== Segment start ==
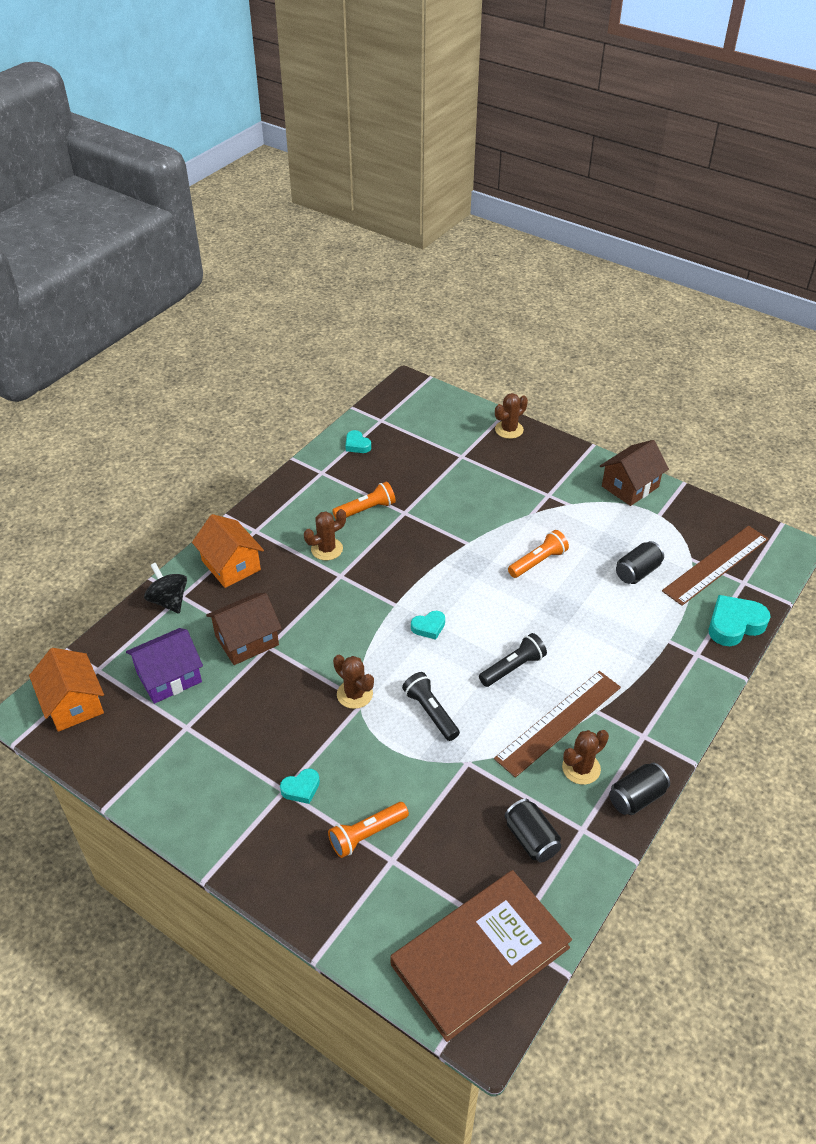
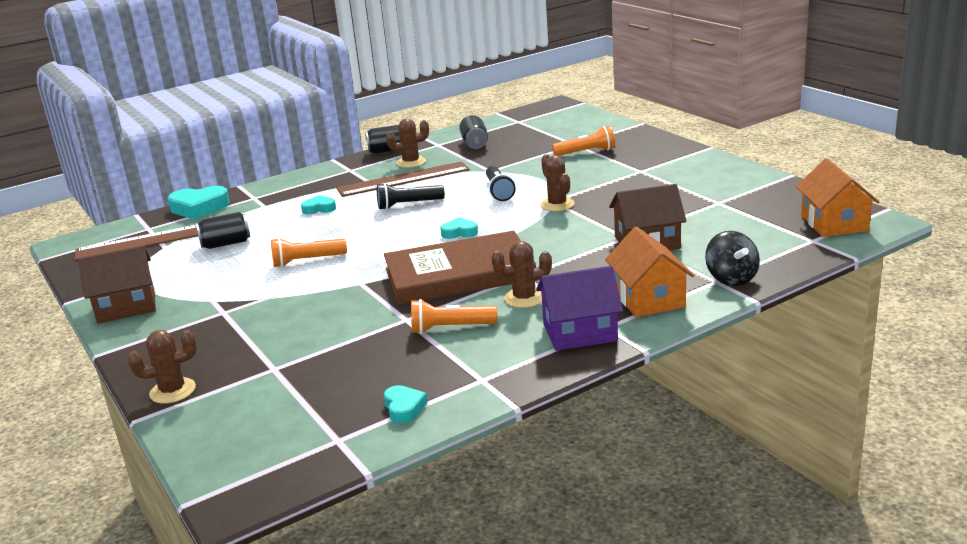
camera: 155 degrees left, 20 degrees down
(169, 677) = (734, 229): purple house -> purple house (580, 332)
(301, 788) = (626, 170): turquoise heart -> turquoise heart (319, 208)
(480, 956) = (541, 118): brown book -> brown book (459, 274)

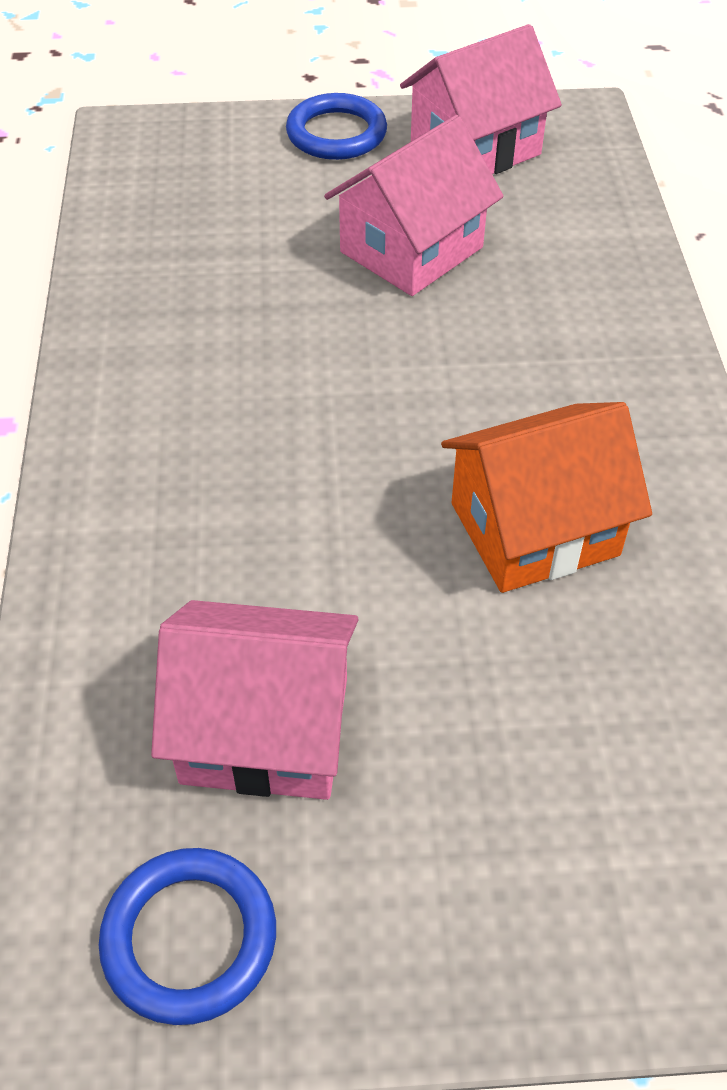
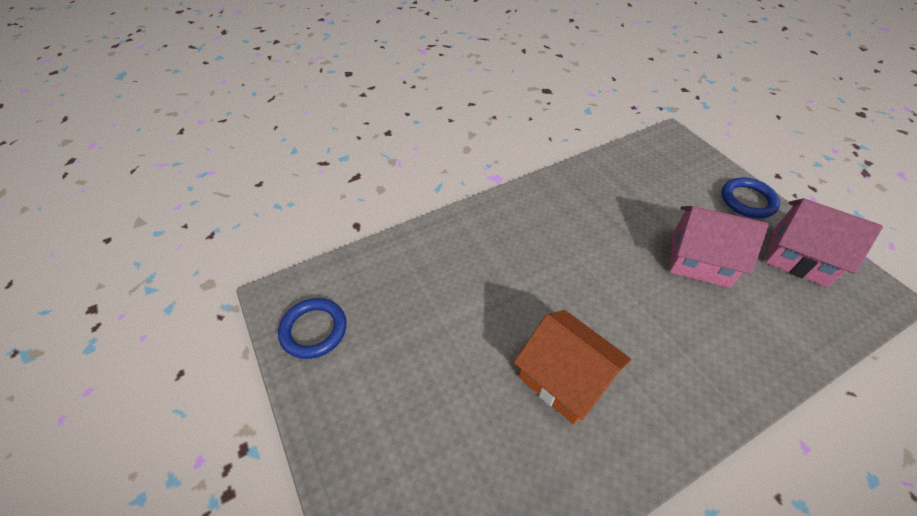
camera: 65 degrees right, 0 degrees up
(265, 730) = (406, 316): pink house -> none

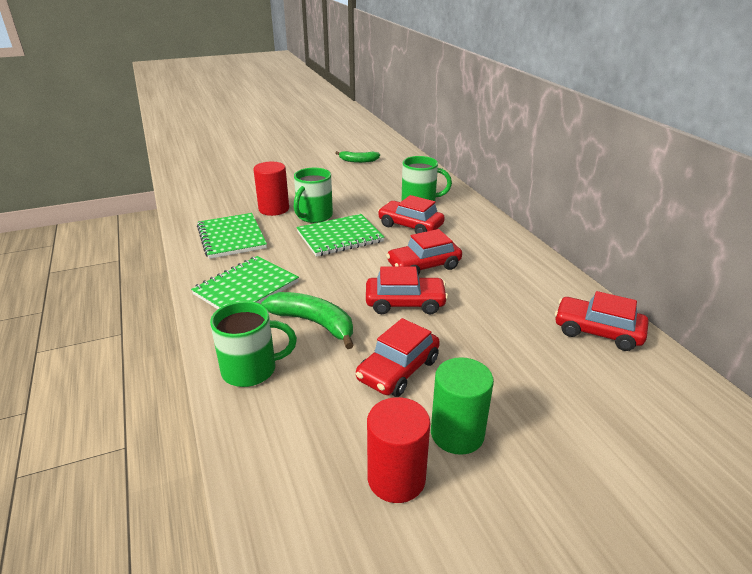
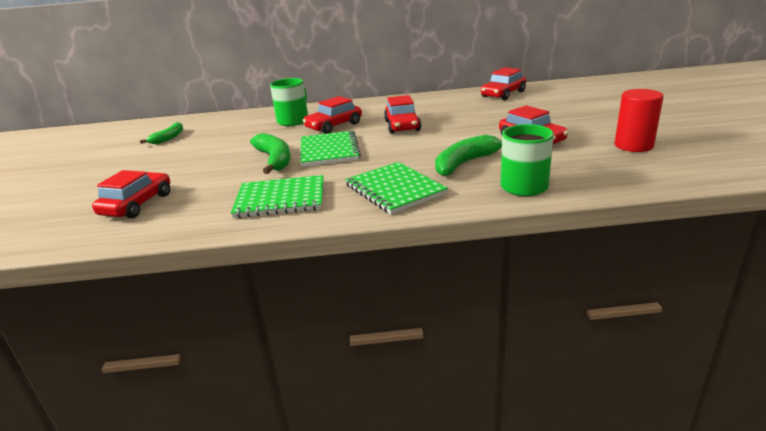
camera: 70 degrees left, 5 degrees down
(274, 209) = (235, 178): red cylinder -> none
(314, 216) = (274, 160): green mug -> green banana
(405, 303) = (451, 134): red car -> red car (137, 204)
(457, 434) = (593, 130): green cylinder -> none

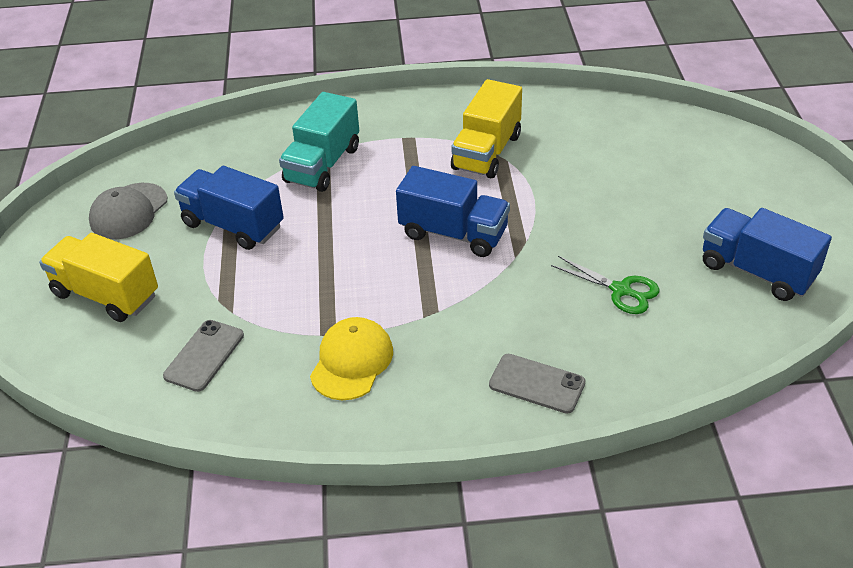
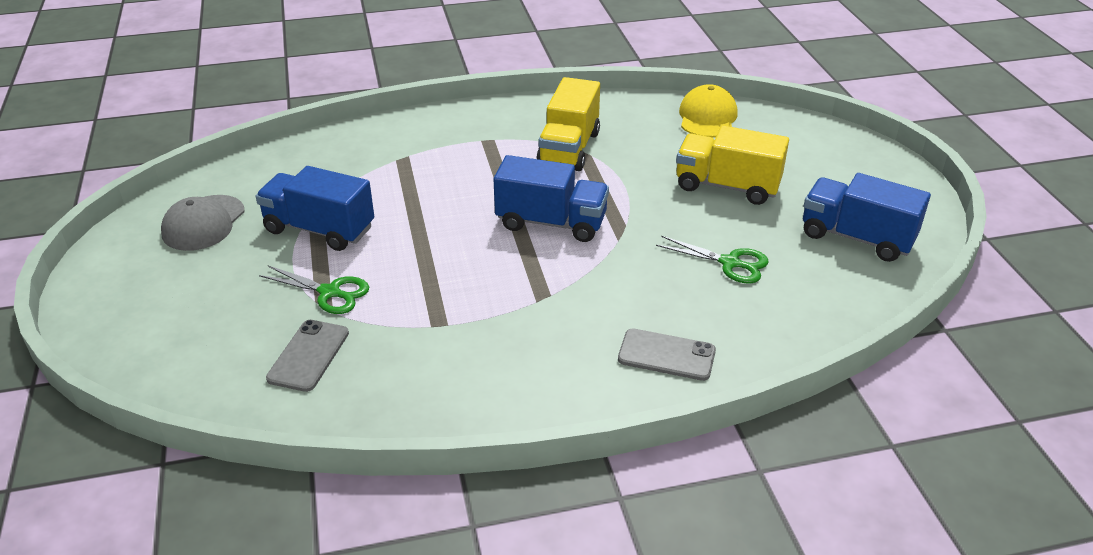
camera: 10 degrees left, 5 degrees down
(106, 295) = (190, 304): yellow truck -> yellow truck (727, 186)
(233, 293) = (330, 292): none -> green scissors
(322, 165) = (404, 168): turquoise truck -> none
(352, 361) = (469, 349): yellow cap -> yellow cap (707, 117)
== Segment end ==
What you will do → Print all of the records shown above exactly, leaving out each picture.

Solution to the problem →
camera: 155 degrees left, 20 degrees down
(169, 677) = (734, 229): purple house -> purple house (580, 332)
(301, 788) = (626, 170): turquoise heart -> turquoise heart (319, 208)
(480, 956) = (541, 118): brown book -> brown book (459, 274)

camera: 65 degrees right, 0 degrees up
(265, 730) = (406, 316): pink house -> none

camera: 70 degrees left, 5 degrees down
(274, 209) = (235, 178): red cylinder -> none
(314, 216) = (274, 160): green mug -> green banana
(405, 303) = (451, 134): red car -> red car (137, 204)
(457, 434) = (593, 130): green cylinder -> none

camera: 10 degrees left, 5 degrees down
(106, 295) = (190, 304): yellow truck -> yellow truck (727, 186)
(233, 293) = (330, 292): none -> green scissors
(322, 165) = (404, 168): turquoise truck -> none
(352, 361) = (469, 349): yellow cap -> yellow cap (707, 117)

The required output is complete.